• Goal of the exercise
Reproduce the listing verbatim through the line with "nekazere (orange) (no.".

• Records
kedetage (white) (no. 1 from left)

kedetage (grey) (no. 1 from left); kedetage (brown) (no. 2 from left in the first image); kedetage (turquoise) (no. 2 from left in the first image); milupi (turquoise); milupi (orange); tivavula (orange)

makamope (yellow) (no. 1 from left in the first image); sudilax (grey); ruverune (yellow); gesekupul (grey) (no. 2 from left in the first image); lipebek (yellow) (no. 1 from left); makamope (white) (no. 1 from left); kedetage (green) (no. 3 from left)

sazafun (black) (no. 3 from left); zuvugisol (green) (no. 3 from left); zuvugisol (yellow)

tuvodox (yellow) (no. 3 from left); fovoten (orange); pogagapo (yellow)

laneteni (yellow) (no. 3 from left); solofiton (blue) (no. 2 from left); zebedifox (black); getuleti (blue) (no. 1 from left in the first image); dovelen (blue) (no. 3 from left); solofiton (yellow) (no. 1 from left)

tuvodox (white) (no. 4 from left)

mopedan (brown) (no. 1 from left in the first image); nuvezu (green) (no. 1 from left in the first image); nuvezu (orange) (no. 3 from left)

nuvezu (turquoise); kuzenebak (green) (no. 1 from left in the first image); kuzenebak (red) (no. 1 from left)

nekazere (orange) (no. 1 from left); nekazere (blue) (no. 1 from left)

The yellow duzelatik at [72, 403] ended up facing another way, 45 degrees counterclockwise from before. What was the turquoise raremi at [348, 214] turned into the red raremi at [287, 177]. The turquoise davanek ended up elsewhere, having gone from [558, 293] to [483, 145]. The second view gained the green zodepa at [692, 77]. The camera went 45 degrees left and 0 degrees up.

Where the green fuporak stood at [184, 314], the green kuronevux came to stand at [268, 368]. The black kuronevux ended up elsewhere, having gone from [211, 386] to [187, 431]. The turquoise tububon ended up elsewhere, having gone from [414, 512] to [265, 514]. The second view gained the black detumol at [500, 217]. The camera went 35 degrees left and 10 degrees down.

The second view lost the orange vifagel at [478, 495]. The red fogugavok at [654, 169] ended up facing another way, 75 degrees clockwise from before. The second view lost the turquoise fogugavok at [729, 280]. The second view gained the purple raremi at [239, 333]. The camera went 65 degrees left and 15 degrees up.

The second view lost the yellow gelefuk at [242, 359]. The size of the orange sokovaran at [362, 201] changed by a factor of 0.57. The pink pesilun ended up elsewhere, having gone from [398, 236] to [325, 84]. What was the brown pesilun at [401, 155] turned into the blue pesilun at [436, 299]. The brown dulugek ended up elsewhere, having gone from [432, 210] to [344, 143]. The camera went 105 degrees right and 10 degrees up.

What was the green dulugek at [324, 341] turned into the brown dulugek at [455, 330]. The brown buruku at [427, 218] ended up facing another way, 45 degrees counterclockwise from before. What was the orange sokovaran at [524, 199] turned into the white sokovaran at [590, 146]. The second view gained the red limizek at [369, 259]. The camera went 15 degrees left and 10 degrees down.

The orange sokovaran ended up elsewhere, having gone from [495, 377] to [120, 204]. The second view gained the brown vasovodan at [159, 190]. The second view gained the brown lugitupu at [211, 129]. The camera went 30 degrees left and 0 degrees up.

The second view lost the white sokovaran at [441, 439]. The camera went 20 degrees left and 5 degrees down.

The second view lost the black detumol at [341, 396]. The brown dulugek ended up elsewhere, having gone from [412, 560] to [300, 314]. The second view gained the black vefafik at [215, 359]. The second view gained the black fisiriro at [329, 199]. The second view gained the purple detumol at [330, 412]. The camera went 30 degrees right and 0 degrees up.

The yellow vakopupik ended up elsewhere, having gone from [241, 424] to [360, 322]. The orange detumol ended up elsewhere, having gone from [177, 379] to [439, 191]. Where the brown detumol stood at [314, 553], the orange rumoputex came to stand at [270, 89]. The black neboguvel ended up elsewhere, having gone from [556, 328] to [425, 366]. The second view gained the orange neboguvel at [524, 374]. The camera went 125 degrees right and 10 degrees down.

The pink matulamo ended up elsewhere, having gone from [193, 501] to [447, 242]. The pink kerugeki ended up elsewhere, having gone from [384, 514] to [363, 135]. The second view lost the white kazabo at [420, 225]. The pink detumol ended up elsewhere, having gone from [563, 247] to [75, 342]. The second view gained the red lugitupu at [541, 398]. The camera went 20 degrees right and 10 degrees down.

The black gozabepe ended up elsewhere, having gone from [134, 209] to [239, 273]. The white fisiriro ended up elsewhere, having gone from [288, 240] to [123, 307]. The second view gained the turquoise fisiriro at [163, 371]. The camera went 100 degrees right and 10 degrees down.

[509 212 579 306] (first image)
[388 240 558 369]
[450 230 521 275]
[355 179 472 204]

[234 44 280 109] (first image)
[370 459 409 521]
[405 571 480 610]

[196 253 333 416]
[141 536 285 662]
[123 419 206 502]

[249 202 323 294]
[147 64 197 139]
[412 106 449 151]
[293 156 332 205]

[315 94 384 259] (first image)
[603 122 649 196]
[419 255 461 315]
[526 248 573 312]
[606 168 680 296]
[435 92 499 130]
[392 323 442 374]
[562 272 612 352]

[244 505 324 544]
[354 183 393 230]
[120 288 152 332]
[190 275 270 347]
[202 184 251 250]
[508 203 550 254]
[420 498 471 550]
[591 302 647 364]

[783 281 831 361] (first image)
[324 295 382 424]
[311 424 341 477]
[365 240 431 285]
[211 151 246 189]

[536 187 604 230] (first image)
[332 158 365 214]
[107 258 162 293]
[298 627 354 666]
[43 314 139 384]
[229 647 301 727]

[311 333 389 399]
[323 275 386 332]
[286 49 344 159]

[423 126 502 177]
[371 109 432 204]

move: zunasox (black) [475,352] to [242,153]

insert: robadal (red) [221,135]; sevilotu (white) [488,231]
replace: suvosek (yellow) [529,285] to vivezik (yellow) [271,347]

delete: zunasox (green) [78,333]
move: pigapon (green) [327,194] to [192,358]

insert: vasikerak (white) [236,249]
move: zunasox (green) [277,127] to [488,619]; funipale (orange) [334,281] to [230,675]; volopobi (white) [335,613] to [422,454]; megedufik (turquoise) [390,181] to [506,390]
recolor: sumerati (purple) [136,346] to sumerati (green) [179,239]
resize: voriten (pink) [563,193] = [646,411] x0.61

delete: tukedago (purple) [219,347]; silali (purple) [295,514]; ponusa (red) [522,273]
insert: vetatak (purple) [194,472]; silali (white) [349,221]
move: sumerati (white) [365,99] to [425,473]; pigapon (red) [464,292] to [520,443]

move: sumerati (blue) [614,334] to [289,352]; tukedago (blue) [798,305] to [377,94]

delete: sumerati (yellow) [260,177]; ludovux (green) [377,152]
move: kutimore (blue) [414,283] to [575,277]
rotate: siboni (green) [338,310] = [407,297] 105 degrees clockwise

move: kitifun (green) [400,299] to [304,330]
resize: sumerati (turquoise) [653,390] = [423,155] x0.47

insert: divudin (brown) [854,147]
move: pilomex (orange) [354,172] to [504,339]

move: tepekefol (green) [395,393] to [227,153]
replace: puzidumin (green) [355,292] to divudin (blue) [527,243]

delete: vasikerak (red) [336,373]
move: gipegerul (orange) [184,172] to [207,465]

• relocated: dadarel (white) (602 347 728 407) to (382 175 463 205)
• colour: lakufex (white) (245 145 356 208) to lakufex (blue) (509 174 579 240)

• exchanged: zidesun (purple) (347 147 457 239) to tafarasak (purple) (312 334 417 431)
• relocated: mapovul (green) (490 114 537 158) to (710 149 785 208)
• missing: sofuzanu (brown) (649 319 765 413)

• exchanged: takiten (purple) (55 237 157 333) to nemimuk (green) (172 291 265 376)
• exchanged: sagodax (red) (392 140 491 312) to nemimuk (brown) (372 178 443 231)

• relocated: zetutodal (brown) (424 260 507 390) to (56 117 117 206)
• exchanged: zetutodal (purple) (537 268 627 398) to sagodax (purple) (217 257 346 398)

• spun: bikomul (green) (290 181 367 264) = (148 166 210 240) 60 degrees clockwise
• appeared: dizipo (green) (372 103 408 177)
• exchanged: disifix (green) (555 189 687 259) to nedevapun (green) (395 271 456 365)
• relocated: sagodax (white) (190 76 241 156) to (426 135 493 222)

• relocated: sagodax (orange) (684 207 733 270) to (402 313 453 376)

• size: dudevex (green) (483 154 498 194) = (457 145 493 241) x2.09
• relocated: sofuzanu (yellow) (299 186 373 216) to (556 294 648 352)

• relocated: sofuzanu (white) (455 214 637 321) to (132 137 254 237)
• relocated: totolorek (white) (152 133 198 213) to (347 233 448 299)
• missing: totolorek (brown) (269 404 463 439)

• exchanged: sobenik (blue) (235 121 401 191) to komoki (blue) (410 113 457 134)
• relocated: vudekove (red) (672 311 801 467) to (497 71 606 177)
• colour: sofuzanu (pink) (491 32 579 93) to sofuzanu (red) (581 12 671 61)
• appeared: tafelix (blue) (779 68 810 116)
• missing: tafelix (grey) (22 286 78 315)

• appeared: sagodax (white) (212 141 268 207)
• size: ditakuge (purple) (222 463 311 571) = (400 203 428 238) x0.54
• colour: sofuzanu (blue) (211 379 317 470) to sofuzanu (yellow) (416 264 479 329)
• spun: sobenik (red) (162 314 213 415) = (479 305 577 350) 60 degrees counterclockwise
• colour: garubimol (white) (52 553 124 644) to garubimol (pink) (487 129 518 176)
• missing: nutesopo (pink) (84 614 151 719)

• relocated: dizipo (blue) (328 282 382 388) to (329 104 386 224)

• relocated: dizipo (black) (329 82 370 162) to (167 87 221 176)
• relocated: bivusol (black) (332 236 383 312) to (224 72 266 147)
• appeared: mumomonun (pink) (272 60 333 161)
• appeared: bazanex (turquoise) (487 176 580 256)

• Result of this exercise
kedetage (white) (no. 1 from left)

kedetage (grey) (no. 1 from left); kedetage (brown) (no. 2 from left in the first image); kedetage (turquoise) (no. 2 from left in the first image); milupi (turquoise); milupi (orange); tivavula (orange)

makamope (yellow) (no. 1 from left in the first image); sudilax (grey); ruverune (yellow); gesekupul (grey) (no. 2 from left in the first image); lipebek (yellow) (no. 1 from left); makamope (white) (no. 1 from left); kedetage (green) (no. 3 from left)

sazafun (black) (no. 3 from left); zuvugisol (green) (no. 3 from left); zuvugisol (yellow)

tuvodox (yellow) (no. 3 from left); fovoten (orange); pogagapo (yellow)

laneteni (yellow) (no. 3 from left); solofiton (blue) (no. 2 from left); zebedifox (black); getuleti (blue) (no. 1 from left in the first image); dovelen (blue) (no. 3 from left); solofiton (yellow) (no. 1 from left)

tuvodox (white) (no. 4 from left)

mopedan (brown) (no. 1 from left in the first image); nuvezu (green) (no. 1 from left in the first image); nuvezu (orange) (no. 3 from left)

nuvezu (turquoise); kuzenebak (green) (no. 1 from left in the first image); kuzenebak (red) (no. 1 from left)

nekazere (orange) (no. 1 from left); nekazere (blue) (no. 1 from left)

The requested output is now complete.